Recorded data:
══════
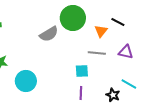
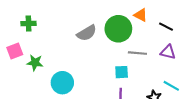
green circle: (73, 18) -> (118, 29), moved
black line: (118, 22) -> (166, 27), moved
orange triangle: (101, 31) -> (141, 15), moved, turned -40

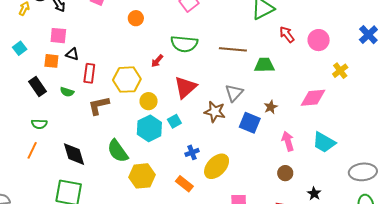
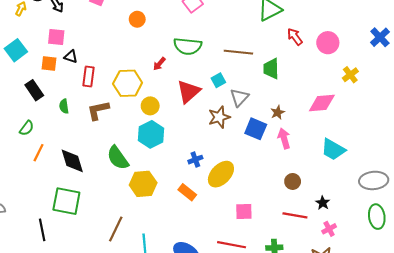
cyan square: (20, 48) -> (16, 50), size x1.5
green trapezoid: (264, 65) -> (271, 69), turned -90
green semicircle: (67, 92) -> (64, 106), moved, turned 64
brown star: (215, 112) -> (219, 117), turned -30
cyan square: (174, 121) -> (218, 80), moved
green semicircle: (39, 124) -> (27, 128), moved, turned -56
pink arrow: (288, 141) -> (284, 138), moved
orange line: (32, 150) -> (38, 153), moved

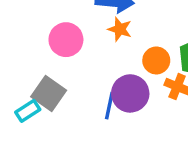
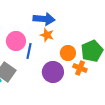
blue line: (109, 106) -> (29, 51), moved

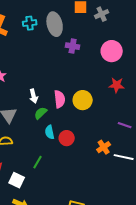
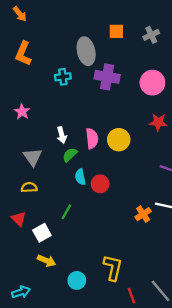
gray cross: (102, 14) -> (151, 35), moved
cyan cross: (30, 23) -> (63, 77), moved
purple cross: (73, 46) -> (107, 77), size x1.5
orange cross: (104, 147) -> (143, 214), moved
white square: (17, 180) -> (42, 233), turned 35

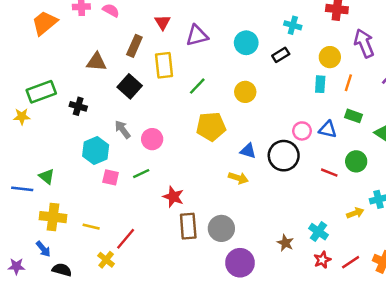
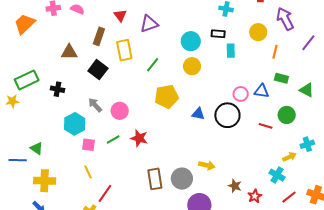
cyan circle: (246, 43) -> (191, 41), moved
black rectangle: (281, 55) -> (218, 34), turned 40
cyan rectangle: (320, 84) -> (231, 51), moved
yellow arrow: (238, 178) -> (207, 165), moved
red star: (173, 197) -> (139, 138), moved
yellow line: (91, 227) -> (88, 172), moved, turned 56
cyan cross: (318, 232) -> (277, 175), moved
red star: (322, 260) -> (255, 196), moved

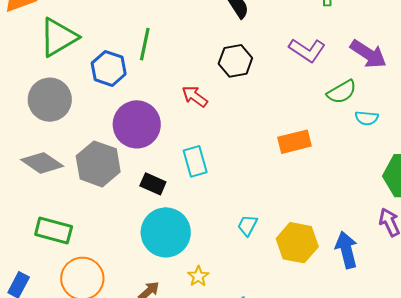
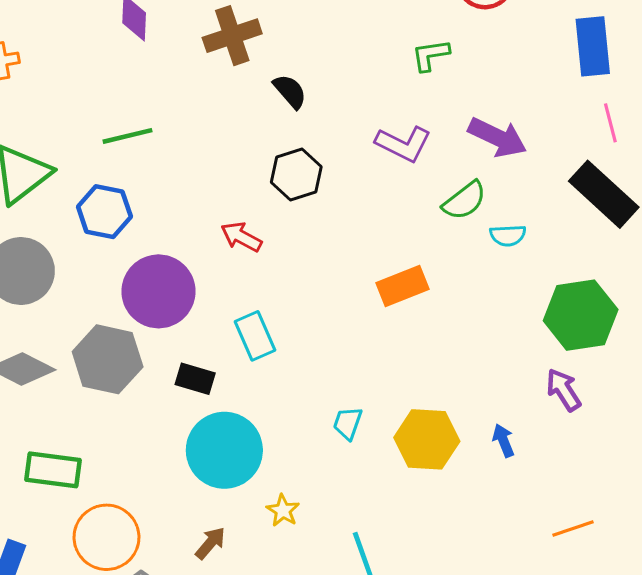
green line: (145, 44) -> (128, 136), moved, turned 72
blue arrow: (346, 250) -> (503, 440), size x0.6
══════
> [Requirement]
Leaving out the pictures, return exactly the lines from the one that contains "purple cross: (73, 46)" through the last line of the records above, inclusive.

> [Answer box]
purple cross: (73, 46) -> (107, 77), size x1.5
orange cross: (104, 147) -> (143, 214), moved
white square: (17, 180) -> (42, 233), turned 35

cyan circle: (246, 43) -> (191, 41), moved
black rectangle: (281, 55) -> (218, 34), turned 40
cyan rectangle: (320, 84) -> (231, 51), moved
yellow arrow: (238, 178) -> (207, 165), moved
red star: (173, 197) -> (139, 138), moved
yellow line: (91, 227) -> (88, 172), moved, turned 56
cyan cross: (318, 232) -> (277, 175), moved
red star: (322, 260) -> (255, 196), moved

green line: (145, 44) -> (128, 136), moved, turned 72
blue arrow: (346, 250) -> (503, 440), size x0.6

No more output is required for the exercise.